Data Start Marker

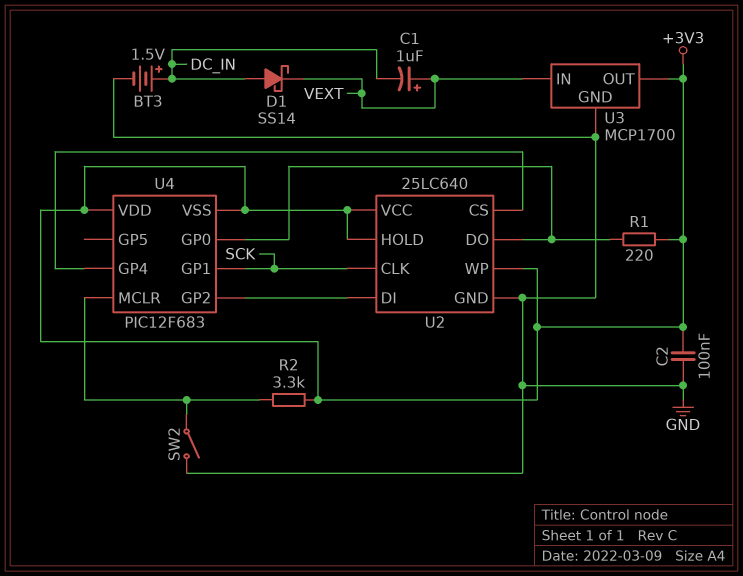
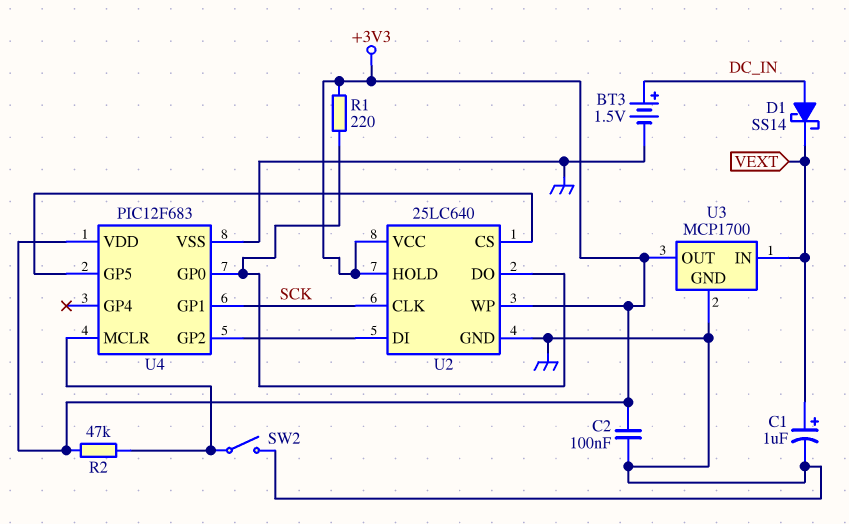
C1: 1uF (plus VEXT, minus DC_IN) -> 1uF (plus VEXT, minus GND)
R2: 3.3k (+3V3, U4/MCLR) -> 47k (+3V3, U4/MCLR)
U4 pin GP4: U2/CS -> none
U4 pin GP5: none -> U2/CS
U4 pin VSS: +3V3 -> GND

Data End Marker

Problem requirements:
Pictures stay out; everything else in the entries is copied exactly.

Result of the task:
C1: 1uF (plus VEXT, minus DC_IN) -> 1uF (plus VEXT, minus GND)
R2: 3.3k (+3V3, U4/MCLR) -> 47k (+3V3, U4/MCLR)
U4 pin GP4: U2/CS -> none
U4 pin GP5: none -> U2/CS
U4 pin VSS: +3V3 -> GND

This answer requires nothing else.